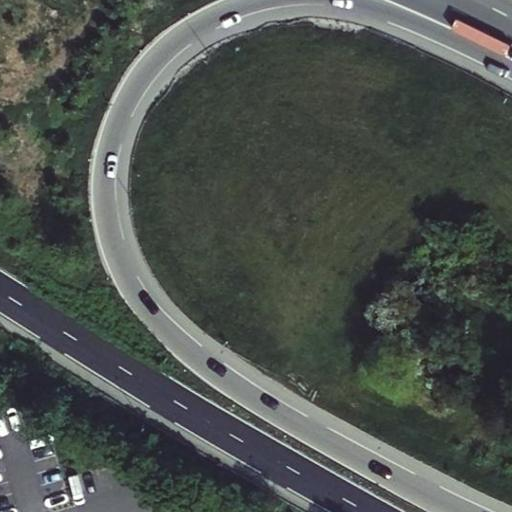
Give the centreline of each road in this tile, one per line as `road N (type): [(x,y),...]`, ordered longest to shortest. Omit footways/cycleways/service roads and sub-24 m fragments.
road 1 (motorway): [(460,511),(207,365),(150,314),(116,253),(104,187),(108,152),(133,90),(174,43),(267,0)]
road 2 (motorway): [(0,291),(369,511)]
road 3 (motorway): [(347,0),(511,63)]
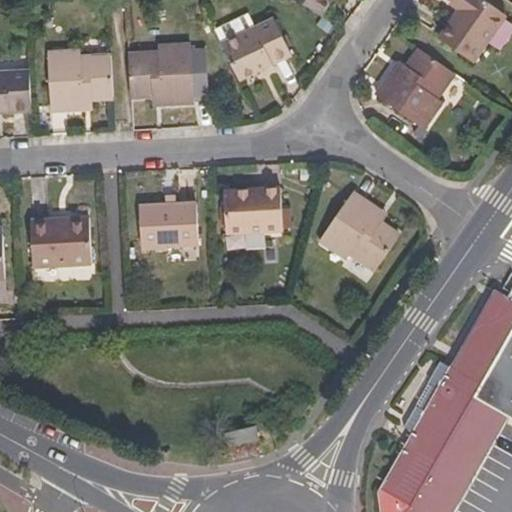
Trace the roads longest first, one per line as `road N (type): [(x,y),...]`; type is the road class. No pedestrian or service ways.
road 1 (residential): [(0,152),(247,143),(277,137),(303,118)]
road 2 (tertiary): [(228,511),(114,481),(0,435)]
road 3 (secondary): [(481,229),(354,415)]
road 4 (residential): [(303,118),(481,229)]
road 5 (residential): [(303,118),(374,0)]
road 6 (tertiary): [(0,445),(114,511)]
road 7 (secondary): [(354,415),(264,500)]
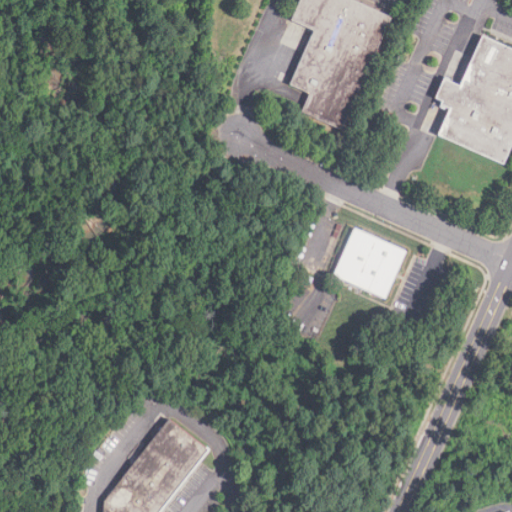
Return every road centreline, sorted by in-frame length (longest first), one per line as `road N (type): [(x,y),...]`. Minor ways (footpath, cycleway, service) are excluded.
road 1 (residential): [(511,265),(235,141)]
road 2 (tertiary): [(401,511),(511,265)]
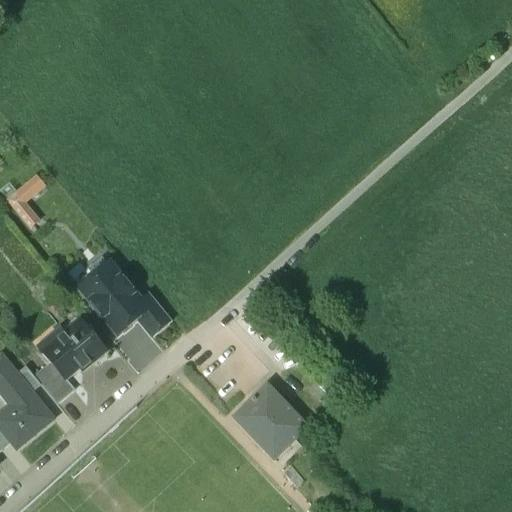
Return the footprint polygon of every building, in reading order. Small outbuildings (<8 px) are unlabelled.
[(7,202),(30,229),(38,223),(23,204),(44,187),(36,178),(7,202)] [(137,319),(147,311),(140,303),(109,266),(108,267),(102,259),(88,271),(94,279),(81,290),(118,335),(137,319)] [(149,296),(140,303),(147,311),(137,319),(153,339),(172,323),(149,296)] [(81,322),(42,354),(51,364),(65,381),(80,369),(82,372),(106,353),(81,322)] [(0,430),(11,444),(16,450),(53,420),(31,394),(17,376),(0,355),(0,398),(7,407),(0,413),(0,430)] [(65,381),(51,364),(33,378),(41,387),(56,406),(74,391),(65,381)] [(26,370),(17,376),(31,394),(41,387),(33,378),(26,370)] [(306,428),(265,386),(238,412),(279,454),(286,447),(293,453),(300,446),(294,439),(306,428)] [(0,430),(0,449),(2,451),(11,444),(0,430)] [(305,481),(291,467),(283,474),(297,489),(305,481)]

■ **Do this**
Update the lines beginning at the start and continuing through the line with "road 2 (tertiary): [(401,511),(511,265)]" by changing "centreline" to "center line" and leaving everything else unchanged. Leave out the pictures.

■ **Reply to the exercise**
Give the center line of each road in this tile, one per line as `road N (type): [(x,y),...]`, ordered longest to shortest. Omit footways/cycleways/service roads and sub-24 m fragments.
road 1 (motorway): [(460,511),(207,365),(150,314),(116,253),(104,187),(108,152),(133,90),(174,43),(267,0)]
road 2 (motorway): [(0,291),(369,511)]
road 3 (motorway): [(347,0),(511,63)]
Trace the roads longest first, one per line as `road N (type): [(x,y),...]`; type is the road class. No pedestrian or service ways.
road 1 (residential): [(0,152),(247,143),(277,137),(303,118)]
road 2 (tertiary): [(228,511),(114,481),(0,435)]
road 3 (secondary): [(481,229),(354,415)]
road 4 (residential): [(303,118),(481,229)]
road 5 (residential): [(303,118),(374,0)]
road 6 (tertiary): [(0,445),(114,511)]
road 7 (secondary): [(354,415),(264,500)]
Return every road center line, sorted by in-frame length (longest first), one per line as `road N (type): [(x,y),...]`. Minor ways (footpath, cycleway, service) are excluded.
road 1 (residential): [(511,265),(235,141)]
road 2 (tertiary): [(401,511),(511,265)]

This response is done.